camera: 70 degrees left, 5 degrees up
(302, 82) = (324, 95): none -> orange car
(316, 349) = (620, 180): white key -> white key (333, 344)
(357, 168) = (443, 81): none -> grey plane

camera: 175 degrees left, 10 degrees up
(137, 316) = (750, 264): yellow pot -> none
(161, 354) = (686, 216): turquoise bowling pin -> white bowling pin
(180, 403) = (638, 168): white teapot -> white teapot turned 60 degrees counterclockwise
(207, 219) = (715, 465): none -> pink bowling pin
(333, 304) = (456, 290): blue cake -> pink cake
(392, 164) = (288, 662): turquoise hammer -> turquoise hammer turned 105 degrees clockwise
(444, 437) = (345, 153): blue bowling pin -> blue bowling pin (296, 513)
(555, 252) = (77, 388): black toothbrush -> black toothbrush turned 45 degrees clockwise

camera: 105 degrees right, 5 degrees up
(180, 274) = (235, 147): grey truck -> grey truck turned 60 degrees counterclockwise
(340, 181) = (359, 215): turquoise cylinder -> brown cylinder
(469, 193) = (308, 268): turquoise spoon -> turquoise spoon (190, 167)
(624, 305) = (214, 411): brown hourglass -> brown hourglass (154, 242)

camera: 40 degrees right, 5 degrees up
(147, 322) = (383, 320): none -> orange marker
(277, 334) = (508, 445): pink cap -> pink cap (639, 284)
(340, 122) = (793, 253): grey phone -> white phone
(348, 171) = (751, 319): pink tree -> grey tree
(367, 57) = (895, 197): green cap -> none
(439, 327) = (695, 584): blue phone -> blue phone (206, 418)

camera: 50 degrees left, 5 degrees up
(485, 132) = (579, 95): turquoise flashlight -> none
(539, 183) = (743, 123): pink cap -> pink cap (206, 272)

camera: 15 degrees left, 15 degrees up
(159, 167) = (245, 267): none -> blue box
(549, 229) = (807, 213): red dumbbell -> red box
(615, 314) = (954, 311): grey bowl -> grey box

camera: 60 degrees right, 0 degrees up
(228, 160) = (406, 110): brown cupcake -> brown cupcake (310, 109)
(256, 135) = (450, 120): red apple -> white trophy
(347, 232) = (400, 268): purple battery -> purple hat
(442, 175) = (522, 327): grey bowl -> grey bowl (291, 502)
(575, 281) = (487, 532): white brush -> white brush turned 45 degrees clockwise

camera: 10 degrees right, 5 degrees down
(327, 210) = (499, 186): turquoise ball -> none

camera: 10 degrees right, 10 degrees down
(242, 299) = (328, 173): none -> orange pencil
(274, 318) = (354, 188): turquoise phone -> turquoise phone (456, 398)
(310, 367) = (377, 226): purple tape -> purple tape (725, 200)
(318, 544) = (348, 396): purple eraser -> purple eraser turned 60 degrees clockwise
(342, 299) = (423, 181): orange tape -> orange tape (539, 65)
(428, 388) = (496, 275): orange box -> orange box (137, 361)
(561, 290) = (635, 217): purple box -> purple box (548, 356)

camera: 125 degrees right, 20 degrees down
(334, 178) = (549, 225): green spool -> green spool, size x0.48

## WORK ORDER
Only the lines from the first line of the records through the line with "camera: 60 degrees right, 0 degrees up" should be reproduced, exactly and with nothing added.

## SOLUTION FOR THIS TASK
camera: 70 degrees left, 5 degrees up
(302, 82) = (324, 95): none -> orange car
(316, 349) = (620, 180): white key -> white key (333, 344)
(357, 168) = (443, 81): none -> grey plane

camera: 175 degrees left, 10 degrees up
(137, 316) = (750, 264): yellow pot -> none
(161, 354) = (686, 216): turquoise bowling pin -> white bowling pin
(180, 403) = (638, 168): white teapot -> white teapot turned 60 degrees counterclockwise
(207, 219) = (715, 465): none -> pink bowling pin
(333, 304) = (456, 290): blue cake -> pink cake
(392, 164) = (288, 662): turquoise hammer -> turquoise hammer turned 105 degrees clockwise
(444, 437) = (345, 153): blue bowling pin -> blue bowling pin (296, 513)
(555, 252) = (77, 388): black toothbrush -> black toothbrush turned 45 degrees clockwise

camera: 105 degrees right, 5 degrees up
(180, 274) = (235, 147): grey truck -> grey truck turned 60 degrees counterclockwise
(340, 181) = (359, 215): turquoise cylinder -> brown cylinder
(469, 193) = (308, 268): turquoise spoon -> turquoise spoon (190, 167)
(624, 305) = (214, 411): brown hourglass -> brown hourglass (154, 242)

camera: 40 degrees right, 5 degrees up
(147, 322) = (383, 320): none -> orange marker
(277, 334) = (508, 445): pink cap -> pink cap (639, 284)
(340, 122) = (793, 253): grey phone -> white phone
(348, 171) = (751, 319): pink tree -> grey tree
(367, 57) = (895, 197): green cap -> none
(439, 327) = (695, 584): blue phone -> blue phone (206, 418)

camera: 50 degrees left, 5 degrees up
(485, 132) = (579, 95): turquoise flashlight -> none
(539, 183) = (743, 123): pink cap -> pink cap (206, 272)

camera: 15 degrees left, 15 degrees up
(159, 167) = (245, 267): none -> blue box
(549, 229) = (807, 213): red dumbbell -> red box
(615, 314) = (954, 311): grey bowl -> grey box

camera: 60 degrees right, 0 degrees up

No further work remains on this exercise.